[What this task involves]
Exactly as they appear, copy the lines of the listing from the one containing "The Bauer [blau]" through the final line, both included, and nothing else.

[Task inputs]
+++
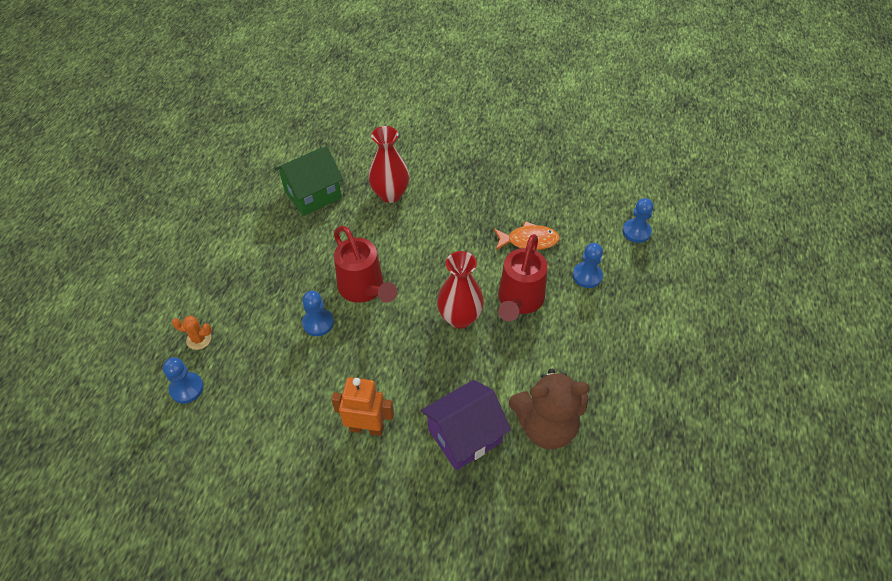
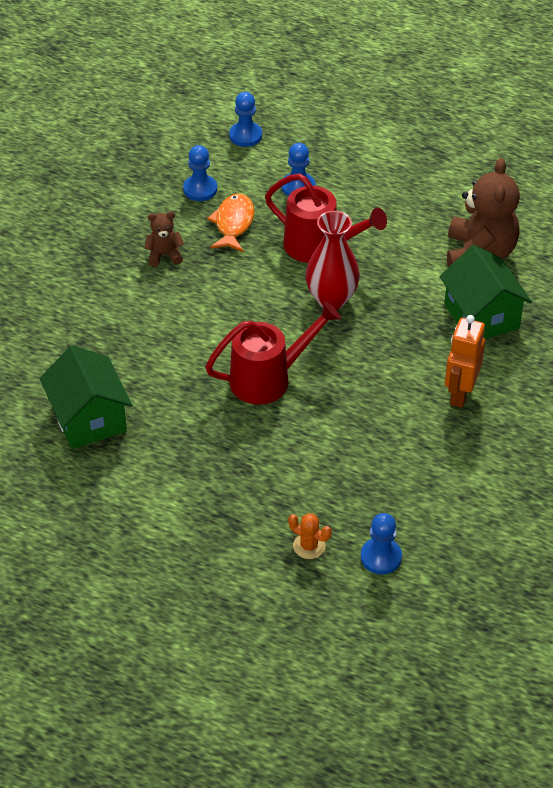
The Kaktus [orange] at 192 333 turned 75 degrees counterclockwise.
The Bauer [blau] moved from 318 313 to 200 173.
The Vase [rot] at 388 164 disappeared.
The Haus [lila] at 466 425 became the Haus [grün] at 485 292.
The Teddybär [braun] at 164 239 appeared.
+++
[Solution]
The Bauer [blau] moved from 318 313 to 200 173.
The Vase [rot] at 388 164 disappeared.
The Haus [lila] at 466 425 became the Haus [grün] at 485 292.
The Teddybär [braun] at 164 239 appeared.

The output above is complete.